■ **ABOUT THIS EXERCISE**
The expected output is an exact copy of the lines from the one containing "D201: none -> zener 3.3V (A +9V, K SCK)" to the final line below, minus any pictures.
[GIVEN DATA Boundary: Start]
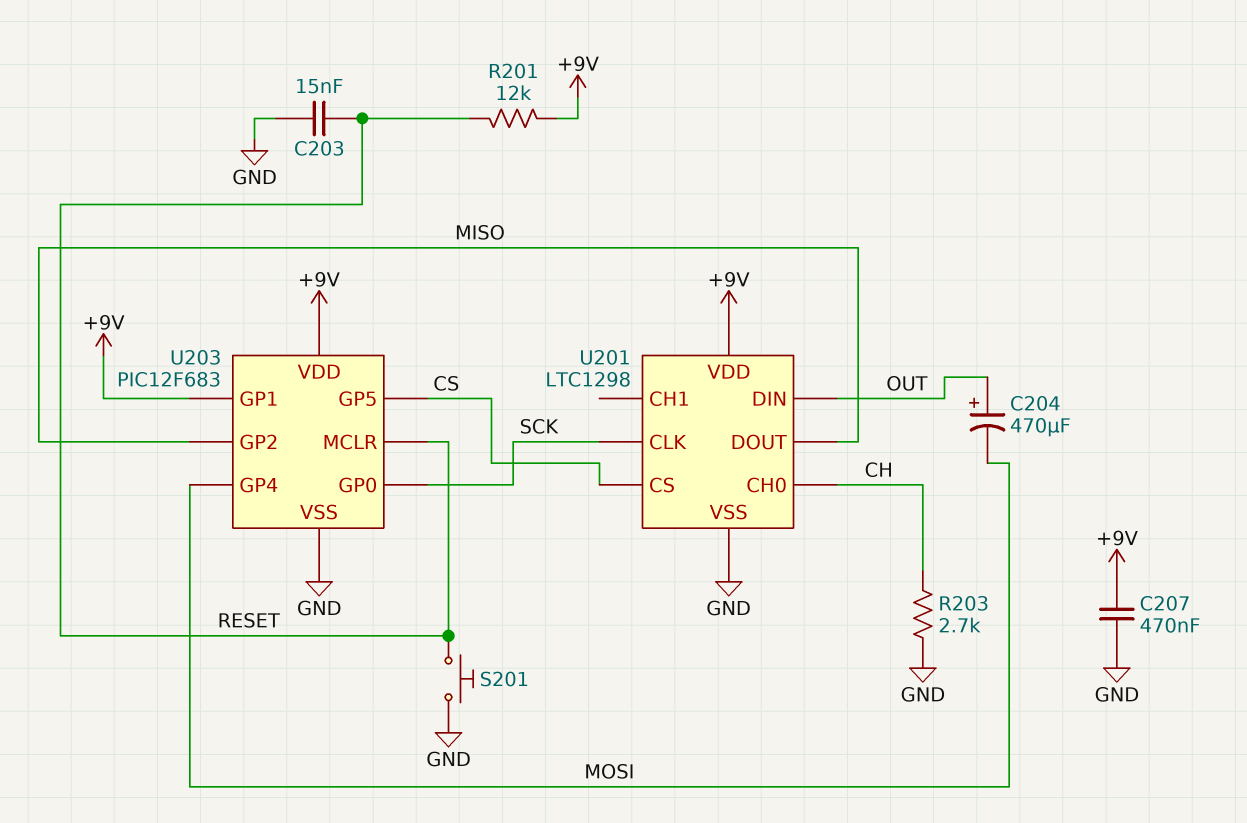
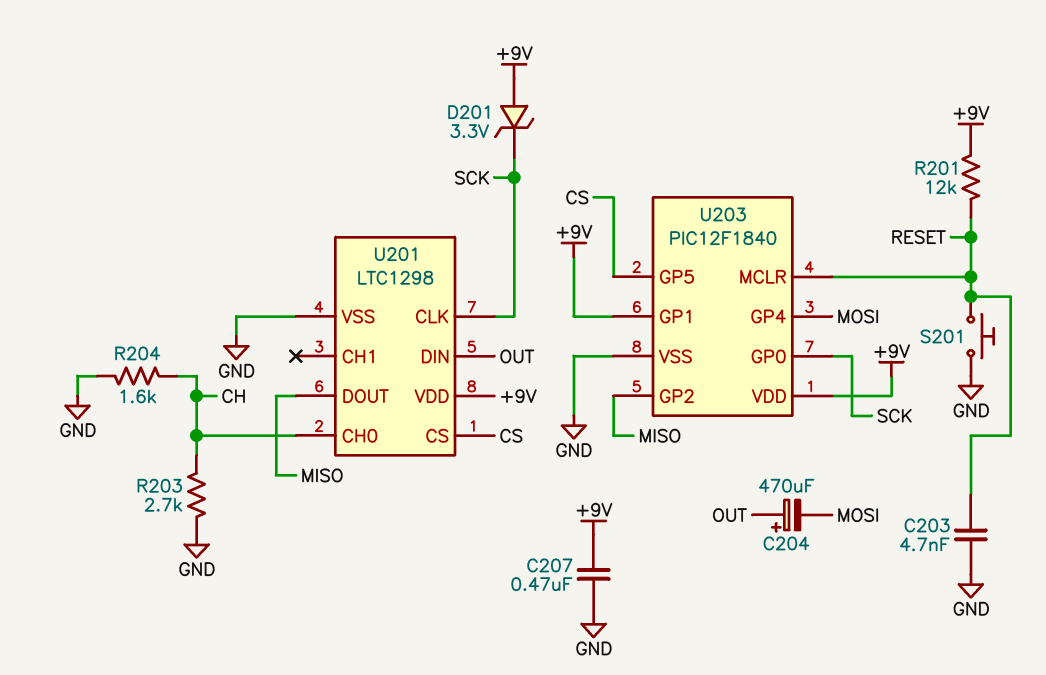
C203: 15nF (GND, RESET) -> 4.7nF (GND, RESET)
D201: none -> zener 3.3V (A +9V, K SCK)
R204: none -> 1.6k (CH, GND)
U203: PIC12F683 -> PIC12F1840

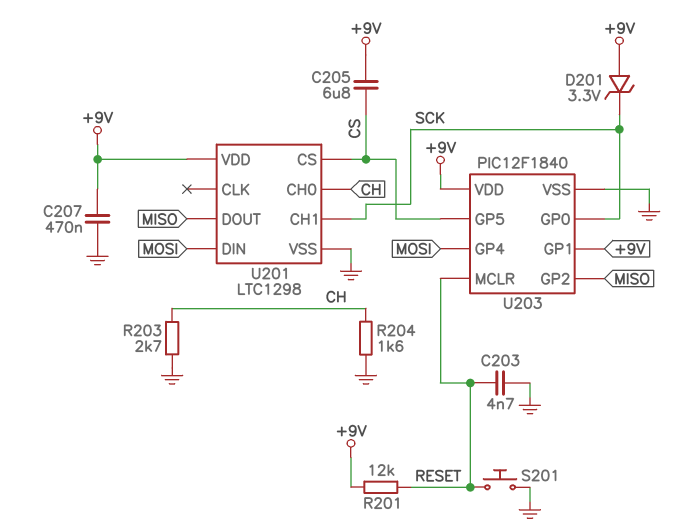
C204: 470uF (plus OUT, minus MOSI) -> none
C205: none -> 6.8uF (+9V, CS)
U201 pin CH1: none -> SCK
U201 pin CLK: SCK -> none
U201 pin DIN: OUT -> MOSI

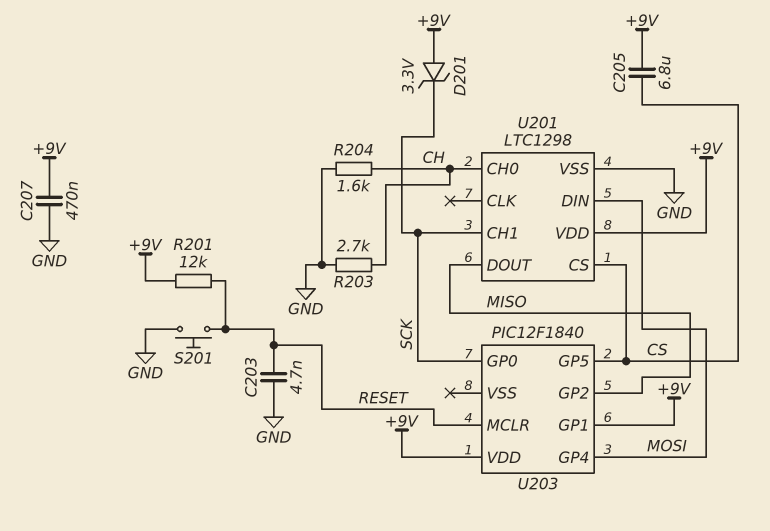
U203 pin VSS: GND -> none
[GIVEN DATA Boundary: End]
■ **RESPONSE TO THE TASK**
D201: none -> zener 3.3V (A +9V, K SCK)
R204: none -> 1.6k (CH, GND)
U203: PIC12F683 -> PIC12F1840

C204: 470uF (plus OUT, minus MOSI) -> none
C205: none -> 6.8uF (+9V, CS)
U201 pin CH1: none -> SCK
U201 pin CLK: SCK -> none
U201 pin DIN: OUT -> MOSI

U203 pin VSS: GND -> none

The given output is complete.